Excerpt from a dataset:

####################

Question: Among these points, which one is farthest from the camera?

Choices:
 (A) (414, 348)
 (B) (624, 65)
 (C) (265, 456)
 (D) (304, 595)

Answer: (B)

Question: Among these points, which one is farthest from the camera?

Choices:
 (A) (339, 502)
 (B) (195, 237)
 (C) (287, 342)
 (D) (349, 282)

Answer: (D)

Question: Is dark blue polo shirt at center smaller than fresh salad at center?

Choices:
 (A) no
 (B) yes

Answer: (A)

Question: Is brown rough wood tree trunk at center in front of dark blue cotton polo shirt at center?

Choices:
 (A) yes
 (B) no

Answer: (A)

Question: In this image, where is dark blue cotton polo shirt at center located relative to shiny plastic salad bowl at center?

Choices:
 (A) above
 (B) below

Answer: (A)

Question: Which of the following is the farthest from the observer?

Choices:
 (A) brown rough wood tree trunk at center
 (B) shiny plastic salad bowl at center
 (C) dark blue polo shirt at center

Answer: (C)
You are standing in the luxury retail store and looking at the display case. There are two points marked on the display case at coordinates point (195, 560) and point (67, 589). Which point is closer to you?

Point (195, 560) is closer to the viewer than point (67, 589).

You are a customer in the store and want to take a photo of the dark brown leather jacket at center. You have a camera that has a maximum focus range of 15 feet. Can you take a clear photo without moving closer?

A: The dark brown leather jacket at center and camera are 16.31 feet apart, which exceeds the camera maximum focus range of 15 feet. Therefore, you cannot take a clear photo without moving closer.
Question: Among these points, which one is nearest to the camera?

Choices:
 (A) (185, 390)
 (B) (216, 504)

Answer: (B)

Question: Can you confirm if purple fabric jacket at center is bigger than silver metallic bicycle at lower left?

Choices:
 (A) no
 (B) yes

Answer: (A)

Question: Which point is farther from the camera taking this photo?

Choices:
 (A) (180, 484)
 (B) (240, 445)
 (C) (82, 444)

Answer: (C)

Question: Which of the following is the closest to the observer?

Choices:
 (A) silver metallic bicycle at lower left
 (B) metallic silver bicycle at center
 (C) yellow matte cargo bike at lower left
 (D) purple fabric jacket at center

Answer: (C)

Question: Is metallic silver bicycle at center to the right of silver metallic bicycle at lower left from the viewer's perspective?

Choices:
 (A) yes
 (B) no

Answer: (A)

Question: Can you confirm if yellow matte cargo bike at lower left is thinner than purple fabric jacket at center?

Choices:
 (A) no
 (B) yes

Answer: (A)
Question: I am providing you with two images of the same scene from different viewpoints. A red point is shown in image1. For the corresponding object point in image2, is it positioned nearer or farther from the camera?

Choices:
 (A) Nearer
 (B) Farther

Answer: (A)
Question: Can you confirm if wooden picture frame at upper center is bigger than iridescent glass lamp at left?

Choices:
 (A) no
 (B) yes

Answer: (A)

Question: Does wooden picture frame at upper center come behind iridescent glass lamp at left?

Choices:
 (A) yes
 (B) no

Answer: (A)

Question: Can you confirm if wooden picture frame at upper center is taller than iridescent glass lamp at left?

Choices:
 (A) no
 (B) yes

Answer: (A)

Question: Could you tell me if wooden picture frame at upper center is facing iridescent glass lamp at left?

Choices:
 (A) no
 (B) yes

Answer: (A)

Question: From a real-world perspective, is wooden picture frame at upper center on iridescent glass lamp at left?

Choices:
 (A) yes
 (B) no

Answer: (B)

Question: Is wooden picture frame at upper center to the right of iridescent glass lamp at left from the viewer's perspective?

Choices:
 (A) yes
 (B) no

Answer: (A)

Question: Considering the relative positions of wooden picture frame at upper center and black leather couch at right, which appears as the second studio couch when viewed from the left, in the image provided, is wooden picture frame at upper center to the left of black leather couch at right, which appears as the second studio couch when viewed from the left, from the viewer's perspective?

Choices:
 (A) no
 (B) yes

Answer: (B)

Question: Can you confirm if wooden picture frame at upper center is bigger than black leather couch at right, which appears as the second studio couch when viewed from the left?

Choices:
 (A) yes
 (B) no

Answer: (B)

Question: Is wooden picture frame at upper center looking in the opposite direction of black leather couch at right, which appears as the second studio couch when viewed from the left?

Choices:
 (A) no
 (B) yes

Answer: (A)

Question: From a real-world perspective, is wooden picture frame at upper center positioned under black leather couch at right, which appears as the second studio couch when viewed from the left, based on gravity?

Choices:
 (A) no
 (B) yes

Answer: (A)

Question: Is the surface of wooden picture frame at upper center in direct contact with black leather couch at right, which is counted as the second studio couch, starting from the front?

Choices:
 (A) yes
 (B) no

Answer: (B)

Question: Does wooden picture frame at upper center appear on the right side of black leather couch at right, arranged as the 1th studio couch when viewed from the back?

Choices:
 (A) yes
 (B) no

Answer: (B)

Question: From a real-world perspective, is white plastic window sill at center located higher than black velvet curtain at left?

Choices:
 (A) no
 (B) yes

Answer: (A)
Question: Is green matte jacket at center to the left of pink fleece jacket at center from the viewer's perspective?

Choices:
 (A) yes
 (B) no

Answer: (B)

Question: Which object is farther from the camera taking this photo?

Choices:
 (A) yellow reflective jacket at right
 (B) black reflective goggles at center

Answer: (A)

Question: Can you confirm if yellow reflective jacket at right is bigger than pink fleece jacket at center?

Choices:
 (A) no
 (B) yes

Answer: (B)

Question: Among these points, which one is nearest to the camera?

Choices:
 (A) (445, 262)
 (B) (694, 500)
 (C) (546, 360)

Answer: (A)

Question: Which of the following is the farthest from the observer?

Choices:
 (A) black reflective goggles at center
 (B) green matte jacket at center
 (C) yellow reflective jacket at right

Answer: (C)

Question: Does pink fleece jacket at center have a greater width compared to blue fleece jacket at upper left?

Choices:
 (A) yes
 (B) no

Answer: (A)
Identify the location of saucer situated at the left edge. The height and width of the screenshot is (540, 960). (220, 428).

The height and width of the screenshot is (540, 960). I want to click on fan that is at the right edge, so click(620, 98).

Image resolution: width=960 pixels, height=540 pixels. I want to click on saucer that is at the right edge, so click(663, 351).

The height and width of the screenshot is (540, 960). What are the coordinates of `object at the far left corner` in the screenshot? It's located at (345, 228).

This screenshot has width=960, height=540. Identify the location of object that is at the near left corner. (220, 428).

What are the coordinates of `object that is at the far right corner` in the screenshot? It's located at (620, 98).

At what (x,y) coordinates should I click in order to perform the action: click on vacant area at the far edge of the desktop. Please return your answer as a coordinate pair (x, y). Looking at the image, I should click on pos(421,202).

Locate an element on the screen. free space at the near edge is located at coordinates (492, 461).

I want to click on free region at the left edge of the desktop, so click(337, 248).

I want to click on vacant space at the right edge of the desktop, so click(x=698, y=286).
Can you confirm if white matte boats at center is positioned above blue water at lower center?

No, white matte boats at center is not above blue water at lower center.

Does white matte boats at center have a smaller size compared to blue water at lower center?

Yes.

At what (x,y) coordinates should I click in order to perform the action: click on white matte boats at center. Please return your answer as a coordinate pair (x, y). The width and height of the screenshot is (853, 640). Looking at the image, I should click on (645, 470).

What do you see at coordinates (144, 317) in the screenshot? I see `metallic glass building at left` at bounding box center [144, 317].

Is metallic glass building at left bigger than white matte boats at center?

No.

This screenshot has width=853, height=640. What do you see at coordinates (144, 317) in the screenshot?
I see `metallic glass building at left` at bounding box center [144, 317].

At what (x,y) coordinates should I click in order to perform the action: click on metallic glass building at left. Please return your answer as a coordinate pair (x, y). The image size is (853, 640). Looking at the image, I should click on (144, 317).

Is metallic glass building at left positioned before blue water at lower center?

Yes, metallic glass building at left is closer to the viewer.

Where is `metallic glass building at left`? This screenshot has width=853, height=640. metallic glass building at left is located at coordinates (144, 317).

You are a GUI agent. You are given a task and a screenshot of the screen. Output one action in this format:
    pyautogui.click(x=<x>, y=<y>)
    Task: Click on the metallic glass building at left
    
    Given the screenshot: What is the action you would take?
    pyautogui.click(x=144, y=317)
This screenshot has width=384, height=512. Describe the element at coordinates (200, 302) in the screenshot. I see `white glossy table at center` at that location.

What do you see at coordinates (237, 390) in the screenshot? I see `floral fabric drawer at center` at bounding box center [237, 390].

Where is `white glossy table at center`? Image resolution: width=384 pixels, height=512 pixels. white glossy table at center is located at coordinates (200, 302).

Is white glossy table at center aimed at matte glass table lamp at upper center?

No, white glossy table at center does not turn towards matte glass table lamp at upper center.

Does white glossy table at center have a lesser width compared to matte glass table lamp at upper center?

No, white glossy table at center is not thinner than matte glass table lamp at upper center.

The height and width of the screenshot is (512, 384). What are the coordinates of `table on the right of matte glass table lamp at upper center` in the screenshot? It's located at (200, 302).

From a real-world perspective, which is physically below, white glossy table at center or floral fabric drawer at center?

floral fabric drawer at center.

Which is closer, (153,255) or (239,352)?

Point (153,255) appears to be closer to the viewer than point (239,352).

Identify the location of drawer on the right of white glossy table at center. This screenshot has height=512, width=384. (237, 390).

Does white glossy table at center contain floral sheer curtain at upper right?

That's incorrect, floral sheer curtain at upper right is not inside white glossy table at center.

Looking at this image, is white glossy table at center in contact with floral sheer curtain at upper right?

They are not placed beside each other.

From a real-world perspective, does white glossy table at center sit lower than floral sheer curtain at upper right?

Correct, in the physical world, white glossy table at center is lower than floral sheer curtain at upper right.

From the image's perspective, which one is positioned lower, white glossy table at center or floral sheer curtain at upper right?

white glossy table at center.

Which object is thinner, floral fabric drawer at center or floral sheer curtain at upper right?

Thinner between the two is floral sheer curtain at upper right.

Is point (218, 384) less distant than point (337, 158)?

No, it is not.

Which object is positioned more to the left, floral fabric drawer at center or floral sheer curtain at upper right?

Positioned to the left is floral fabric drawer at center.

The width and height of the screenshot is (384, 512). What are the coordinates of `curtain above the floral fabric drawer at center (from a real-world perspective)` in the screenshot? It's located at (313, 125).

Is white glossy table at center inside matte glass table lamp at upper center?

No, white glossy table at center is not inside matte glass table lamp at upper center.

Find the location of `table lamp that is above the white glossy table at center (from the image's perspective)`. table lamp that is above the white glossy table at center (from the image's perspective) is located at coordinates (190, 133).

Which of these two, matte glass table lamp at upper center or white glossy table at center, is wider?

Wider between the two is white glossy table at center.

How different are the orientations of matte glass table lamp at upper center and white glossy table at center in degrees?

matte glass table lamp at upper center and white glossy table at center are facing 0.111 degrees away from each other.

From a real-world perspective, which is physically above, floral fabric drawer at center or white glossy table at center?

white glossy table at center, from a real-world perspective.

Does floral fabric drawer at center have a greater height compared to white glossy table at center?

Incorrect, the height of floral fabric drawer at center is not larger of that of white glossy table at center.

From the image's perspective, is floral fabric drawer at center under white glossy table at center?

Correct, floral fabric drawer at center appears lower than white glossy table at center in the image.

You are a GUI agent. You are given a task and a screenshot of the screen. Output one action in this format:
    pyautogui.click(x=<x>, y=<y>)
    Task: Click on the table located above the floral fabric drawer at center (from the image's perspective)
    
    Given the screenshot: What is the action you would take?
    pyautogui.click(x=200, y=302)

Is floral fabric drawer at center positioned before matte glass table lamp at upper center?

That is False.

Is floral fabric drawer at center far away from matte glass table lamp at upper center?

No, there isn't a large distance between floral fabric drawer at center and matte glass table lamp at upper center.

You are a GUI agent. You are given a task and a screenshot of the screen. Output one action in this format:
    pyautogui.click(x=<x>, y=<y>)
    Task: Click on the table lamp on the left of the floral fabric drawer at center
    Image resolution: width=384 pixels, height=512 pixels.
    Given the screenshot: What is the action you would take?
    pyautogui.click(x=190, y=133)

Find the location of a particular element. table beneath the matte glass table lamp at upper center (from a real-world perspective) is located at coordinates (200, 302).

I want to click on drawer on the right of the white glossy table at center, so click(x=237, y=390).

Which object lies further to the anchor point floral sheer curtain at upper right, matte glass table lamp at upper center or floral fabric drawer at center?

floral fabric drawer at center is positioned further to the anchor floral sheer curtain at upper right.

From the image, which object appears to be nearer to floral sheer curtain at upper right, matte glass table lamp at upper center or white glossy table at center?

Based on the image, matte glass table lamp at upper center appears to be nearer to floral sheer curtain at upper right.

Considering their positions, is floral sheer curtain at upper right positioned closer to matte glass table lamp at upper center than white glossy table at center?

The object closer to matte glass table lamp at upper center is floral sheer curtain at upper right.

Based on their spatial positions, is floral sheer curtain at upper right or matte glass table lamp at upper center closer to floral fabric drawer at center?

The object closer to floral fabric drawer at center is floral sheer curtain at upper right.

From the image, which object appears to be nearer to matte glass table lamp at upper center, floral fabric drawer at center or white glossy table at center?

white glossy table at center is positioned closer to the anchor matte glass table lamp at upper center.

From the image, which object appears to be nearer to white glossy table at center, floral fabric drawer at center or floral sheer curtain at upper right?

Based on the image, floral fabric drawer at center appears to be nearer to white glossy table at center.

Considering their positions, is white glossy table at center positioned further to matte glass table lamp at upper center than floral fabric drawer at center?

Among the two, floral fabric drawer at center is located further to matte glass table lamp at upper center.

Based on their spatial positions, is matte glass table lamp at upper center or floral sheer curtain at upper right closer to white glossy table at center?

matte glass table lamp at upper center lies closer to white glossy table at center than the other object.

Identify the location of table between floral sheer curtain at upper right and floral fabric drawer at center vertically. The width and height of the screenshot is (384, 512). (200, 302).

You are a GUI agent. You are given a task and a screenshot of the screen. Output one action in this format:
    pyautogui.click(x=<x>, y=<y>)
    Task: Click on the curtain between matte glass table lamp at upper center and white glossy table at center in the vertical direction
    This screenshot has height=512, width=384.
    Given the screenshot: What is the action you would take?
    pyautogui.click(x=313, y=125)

####################

What you will do:
In the lines from the one containing "floral fabric drawer at center is positioned" through the one containing "From the image, which object appears to be nearer to floral", inclusive, change "glossy" to "polished" and leave everything else as it is.

Response to the exercise:
floral fabric drawer at center is positioned further to the anchor floral sheer curtain at upper right.

From the image, which object appears to be nearer to floral sheer curtain at upper right, matte glass table lamp at upper center or white polished table at center?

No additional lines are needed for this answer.